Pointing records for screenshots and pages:
>>>

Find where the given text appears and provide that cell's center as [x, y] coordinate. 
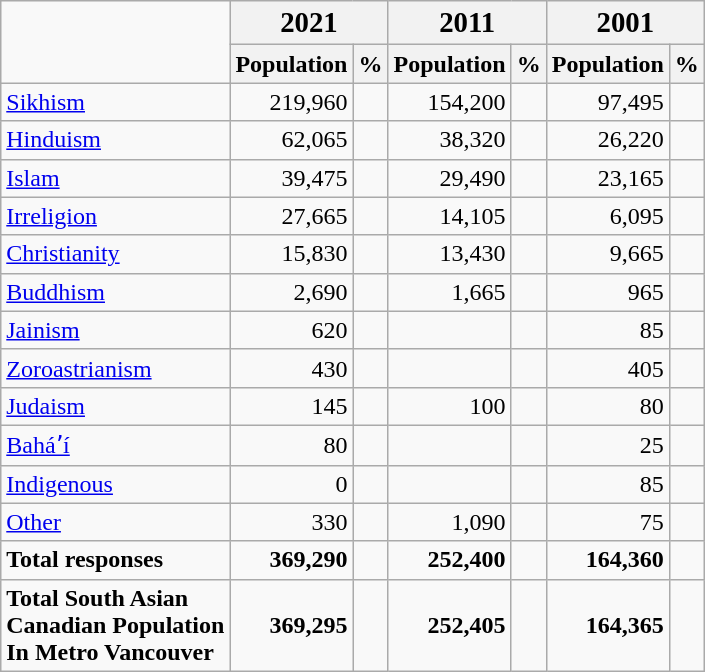
39,475 [292, 178]
Irreligion [116, 216]
26,220 [608, 140]
620 [292, 330]
2,690 [292, 292]
965 [608, 292]
405 [608, 368]
0 [292, 484]
Jainism [116, 330]
430 [292, 368]
252,405 [450, 625]
29,490 [450, 178]
9,665 [608, 254]
252,400 [450, 560]
38,320 [450, 140]
219,960 [292, 102]
6,095 [608, 216]
164,365 [608, 625]
Judaism [116, 406]
154,200 [450, 102]
164,360 [608, 560]
75 [608, 522]
145 [292, 406]
27,665 [292, 216]
23,165 [608, 178]
330 [292, 522]
62,065 [292, 140]
Total South AsianCanadian PopulationIn Metro Vancouver [116, 625]
1,665 [450, 292]
25 [608, 445]
Christianity [116, 254]
Islam [116, 178]
Buddhism [116, 292]
Baháʼí [116, 445]
Other [116, 522]
369,290 [292, 560]
Zoroastrianism [116, 368]
369,295 [292, 625]
Total responses [116, 560]
Indigenous [116, 484]
100 [450, 406]
13,430 [450, 254]
Hinduism [116, 140]
2001 [625, 23]
1,090 [450, 522]
97,495 [608, 102]
15,830 [292, 254]
2011 [467, 23]
2021 [309, 23]
Sikhism [116, 102]
14,105 [450, 216]
Detect which cell encompasses the target text, then output its (x, y) center coordinate. 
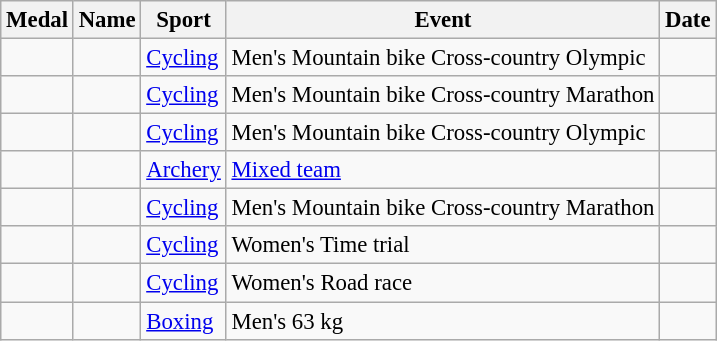
Sport (184, 20)
Women's Road race (443, 283)
Boxing (184, 321)
Event (443, 20)
Date (688, 20)
Mixed team (443, 170)
Men's 63 kg (443, 321)
Medal (38, 20)
Archery (184, 170)
Women's Time trial (443, 245)
Name (107, 20)
Scan for the cell matching the given text and deliver its [x, y] coordinate at center. 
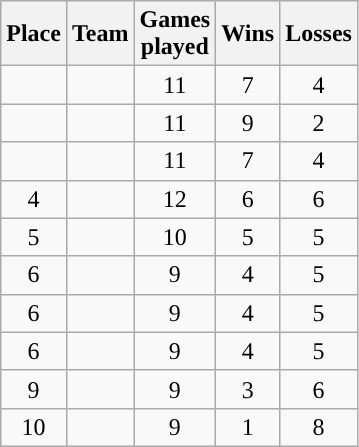
2 [319, 123]
Team [100, 34]
12 [175, 199]
Losses [319, 34]
Place [34, 34]
1 [248, 427]
Wins [248, 34]
8 [319, 427]
Gamesplayed [175, 34]
3 [248, 389]
Provide the (X, Y) coordinate of the cell's center where the given text is located.  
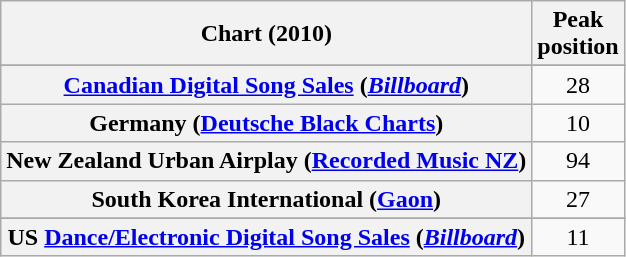
11 (578, 237)
27 (578, 199)
28 (578, 85)
Germany (Deutsche Black Charts) (266, 123)
South Korea International (Gaon) (266, 199)
Canadian Digital Song Sales (Billboard) (266, 85)
Peakposition (578, 34)
94 (578, 161)
Chart (2010) (266, 34)
10 (578, 123)
US Dance/Electronic Digital Song Sales (Billboard) (266, 237)
New Zealand Urban Airplay (Recorded Music NZ) (266, 161)
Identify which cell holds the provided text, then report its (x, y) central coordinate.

<<<

Reproduce all of the records above, replacing every "Women's" with "Ladies'" and keeping everything else unchanged. Omit the pictures from your answer.

Exercise answer:
Find where the given text appears and provide that cell's center as [x, y] coordinate. 
39,475 [292, 178]
Irreligion [116, 216]
26,220 [608, 140]
620 [292, 330]
2,690 [292, 292]
965 [608, 292]
405 [608, 368]
0 [292, 484]
Jainism [116, 330]
430 [292, 368]
252,405 [450, 625]
29,490 [450, 178]
9,665 [608, 254]
252,400 [450, 560]
38,320 [450, 140]
219,960 [292, 102]
6,095 [608, 216]
164,365 [608, 625]
Judaism [116, 406]
154,200 [450, 102]
164,360 [608, 560]
75 [608, 522]
145 [292, 406]
27,665 [292, 216]
23,165 [608, 178]
330 [292, 522]
62,065 [292, 140]
Total South AsianCanadian PopulationIn Metro Vancouver [116, 625]
1,665 [450, 292]
25 [608, 445]
Christianity [116, 254]
Islam [116, 178]
Buddhism [116, 292]
Baháʼí [116, 445]
Other [116, 522]
369,290 [292, 560]
Zoroastrianism [116, 368]
369,295 [292, 625]
Total responses [116, 560]
Indigenous [116, 484]
100 [450, 406]
13,430 [450, 254]
Hinduism [116, 140]
2001 [625, 23]
1,090 [450, 522]
97,495 [608, 102]
15,830 [292, 254]
2011 [467, 23]
2021 [309, 23]
Sikhism [116, 102]
14,105 [450, 216]
Detect which cell encompasses the target text, then output its (x, y) center coordinate. 
Sport (184, 20)
Ladies' Road race (443, 283)
Boxing (184, 321)
Event (443, 20)
Date (688, 20)
Mixed team (443, 170)
Men's 63 kg (443, 321)
Medal (38, 20)
Archery (184, 170)
Ladies' Time trial (443, 245)
Name (107, 20)
Scan for the cell matching the given text and deliver its [x, y] coordinate at center. 
2 [319, 123]
Team [100, 34]
12 [175, 199]
Losses [319, 34]
Place [34, 34]
1 [248, 427]
Wins [248, 34]
8 [319, 427]
Gamesplayed [175, 34]
3 [248, 389]
Provide the (X, Y) coordinate of the cell's center where the given text is located.  
11 (578, 237)
27 (578, 199)
28 (578, 85)
Germany (Deutsche Black Charts) (266, 123)
South Korea International (Gaon) (266, 199)
Canadian Digital Song Sales (Billboard) (266, 85)
Peakposition (578, 34)
94 (578, 161)
Chart (2010) (266, 34)
10 (578, 123)
US Dance/Electronic Digital Song Sales (Billboard) (266, 237)
New Zealand Urban Airplay (Recorded Music NZ) (266, 161)
Identify which cell holds the provided text, then report its (x, y) central coordinate.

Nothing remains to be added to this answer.